:: HOW TO COMPLETE THIS TASK ::
Could the data below be copied out in full, word for word?

# # # # # # #

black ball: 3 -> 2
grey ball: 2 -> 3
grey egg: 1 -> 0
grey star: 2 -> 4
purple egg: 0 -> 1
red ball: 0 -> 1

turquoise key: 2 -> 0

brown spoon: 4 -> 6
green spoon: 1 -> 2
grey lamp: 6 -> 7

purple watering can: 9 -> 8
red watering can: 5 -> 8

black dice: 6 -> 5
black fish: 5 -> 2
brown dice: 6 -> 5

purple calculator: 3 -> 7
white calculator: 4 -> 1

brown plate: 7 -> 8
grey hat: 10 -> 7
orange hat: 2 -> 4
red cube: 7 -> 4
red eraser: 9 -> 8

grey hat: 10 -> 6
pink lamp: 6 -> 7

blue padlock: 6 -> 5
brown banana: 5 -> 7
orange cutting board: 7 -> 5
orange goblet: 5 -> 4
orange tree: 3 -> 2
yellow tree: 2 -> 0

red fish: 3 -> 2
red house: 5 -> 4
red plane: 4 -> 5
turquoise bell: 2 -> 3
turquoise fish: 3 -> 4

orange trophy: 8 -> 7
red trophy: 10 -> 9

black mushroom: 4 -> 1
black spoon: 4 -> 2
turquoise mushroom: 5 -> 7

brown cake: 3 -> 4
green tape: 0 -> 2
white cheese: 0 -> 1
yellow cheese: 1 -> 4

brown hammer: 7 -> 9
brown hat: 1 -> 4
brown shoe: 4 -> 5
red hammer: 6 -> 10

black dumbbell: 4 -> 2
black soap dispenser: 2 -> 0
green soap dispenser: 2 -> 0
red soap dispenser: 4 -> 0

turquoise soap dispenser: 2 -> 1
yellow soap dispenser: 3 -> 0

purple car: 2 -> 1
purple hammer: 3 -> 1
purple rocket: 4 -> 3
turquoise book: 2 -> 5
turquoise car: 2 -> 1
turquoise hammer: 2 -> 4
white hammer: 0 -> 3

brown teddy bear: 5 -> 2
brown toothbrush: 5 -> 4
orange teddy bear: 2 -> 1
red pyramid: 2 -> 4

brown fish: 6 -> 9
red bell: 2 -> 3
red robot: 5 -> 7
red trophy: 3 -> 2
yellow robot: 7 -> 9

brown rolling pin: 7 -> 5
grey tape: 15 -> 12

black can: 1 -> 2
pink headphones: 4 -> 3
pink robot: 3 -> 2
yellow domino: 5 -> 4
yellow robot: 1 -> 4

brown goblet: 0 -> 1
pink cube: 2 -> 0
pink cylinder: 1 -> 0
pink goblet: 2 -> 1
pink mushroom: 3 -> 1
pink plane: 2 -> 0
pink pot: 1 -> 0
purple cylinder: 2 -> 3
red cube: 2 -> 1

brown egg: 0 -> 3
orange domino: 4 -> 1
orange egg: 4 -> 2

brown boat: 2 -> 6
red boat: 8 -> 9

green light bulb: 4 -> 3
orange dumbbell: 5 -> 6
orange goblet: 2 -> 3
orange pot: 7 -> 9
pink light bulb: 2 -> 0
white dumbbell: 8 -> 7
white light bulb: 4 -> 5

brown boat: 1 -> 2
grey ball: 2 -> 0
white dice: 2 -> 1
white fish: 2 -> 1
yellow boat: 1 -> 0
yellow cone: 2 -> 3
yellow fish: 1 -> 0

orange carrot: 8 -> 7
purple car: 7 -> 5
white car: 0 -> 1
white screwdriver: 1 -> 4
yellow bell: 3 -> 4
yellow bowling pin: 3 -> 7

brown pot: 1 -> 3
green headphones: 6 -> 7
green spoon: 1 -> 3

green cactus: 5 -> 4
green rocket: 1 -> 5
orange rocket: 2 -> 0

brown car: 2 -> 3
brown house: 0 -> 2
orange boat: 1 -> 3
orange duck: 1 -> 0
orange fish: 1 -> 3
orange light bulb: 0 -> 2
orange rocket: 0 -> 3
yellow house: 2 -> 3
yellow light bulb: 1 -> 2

# # # # # # #

:: RESPONSE FOR THIS EXERCISE ::
black ball: 3 -> 2
grey ball: 2 -> 3
grey egg: 1 -> 0
grey star: 2 -> 4
purple egg: 0 -> 1
red ball: 0 -> 1

turquoise key: 2 -> 0

brown spoon: 4 -> 6
green spoon: 1 -> 2
grey lamp: 6 -> 7

purple watering can: 9 -> 8
red watering can: 5 -> 8

black dice: 6 -> 5
black fish: 5 -> 2
brown dice: 6 -> 5

purple calculator: 3 -> 7
white calculator: 4 -> 1

brown plate: 7 -> 8
grey hat: 10 -> 7
orange hat: 2 -> 4
red cube: 7 -> 4
red eraser: 9 -> 8

grey hat: 10 -> 6
pink lamp: 6 -> 7

blue padlock: 6 -> 5
brown banana: 5 -> 7
orange cutting board: 7 -> 5
orange goblet: 5 -> 4
orange tree: 3 -> 2
yellow tree: 2 -> 0

red fish: 3 -> 2
red house: 5 -> 4
red plane: 4 -> 5
turquoise bell: 2 -> 3
turquoise fish: 3 -> 4

orange trophy: 8 -> 7
red trophy: 10 -> 9

black mushroom: 4 -> 1
black spoon: 4 -> 2
turquoise mushroom: 5 -> 7

brown cake: 3 -> 4
green tape: 0 -> 2
white cheese: 0 -> 1
yellow cheese: 1 -> 4

brown hammer: 7 -> 9
brown hat: 1 -> 4
brown shoe: 4 -> 5
red hammer: 6 -> 10

black dumbbell: 4 -> 2
black soap dispenser: 2 -> 0
green soap dispenser: 2 -> 0
red soap dispenser: 4 -> 0

turquoise soap dispenser: 2 -> 1
yellow soap dispenser: 3 -> 0

purple car: 2 -> 1
purple hammer: 3 -> 1
purple rocket: 4 -> 3
turquoise book: 2 -> 5
turquoise car: 2 -> 1
turquoise hammer: 2 -> 4
white hammer: 0 -> 3

brown teddy bear: 5 -> 2
brown toothbrush: 5 -> 4
orange teddy bear: 2 -> 1
red pyramid: 2 -> 4

brown fish: 6 -> 9
red bell: 2 -> 3
red robot: 5 -> 7
red trophy: 3 -> 2
yellow robot: 7 -> 9

brown rolling pin: 7 -> 5
grey tape: 15 -> 12

black can: 1 -> 2
pink headphones: 4 -> 3
pink robot: 3 -> 2
yellow domino: 5 -> 4
yellow robot: 1 -> 4

brown goblet: 0 -> 1
pink cube: 2 -> 0
pink cylinder: 1 -> 0
pink goblet: 2 -> 1
pink mushroom: 3 -> 1
pink plane: 2 -> 0
pink pot: 1 -> 0
purple cylinder: 2 -> 3
red cube: 2 -> 1

brown egg: 0 -> 3
orange domino: 4 -> 1
orange egg: 4 -> 2

brown boat: 2 -> 6
red boat: 8 -> 9

green light bulb: 4 -> 3
orange dumbbell: 5 -> 6
orange goblet: 2 -> 3
orange pot: 7 -> 9
pink light bulb: 2 -> 0
white dumbbell: 8 -> 7
white light bulb: 4 -> 5

brown boat: 1 -> 2
grey ball: 2 -> 0
white dice: 2 -> 1
white fish: 2 -> 1
yellow boat: 1 -> 0
yellow cone: 2 -> 3
yellow fish: 1 -> 0

orange carrot: 8 -> 7
purple car: 7 -> 5
white car: 0 -> 1
white screwdriver: 1 -> 4
yellow bell: 3 -> 4
yellow bowling pin: 3 -> 7

brown pot: 1 -> 3
green headphones: 6 -> 7
green spoon: 1 -> 3

green cactus: 5 -> 4
green rocket: 1 -> 5
orange rocket: 2 -> 0

brown car: 2 -> 3
brown house: 0 -> 2
orange boat: 1 -> 3
orange duck: 1 -> 0
orange fish: 1 -> 3
orange light bulb: 0 -> 2
orange rocket: 0 -> 3
yellow house: 2 -> 3
yellow light bulb: 1 -> 2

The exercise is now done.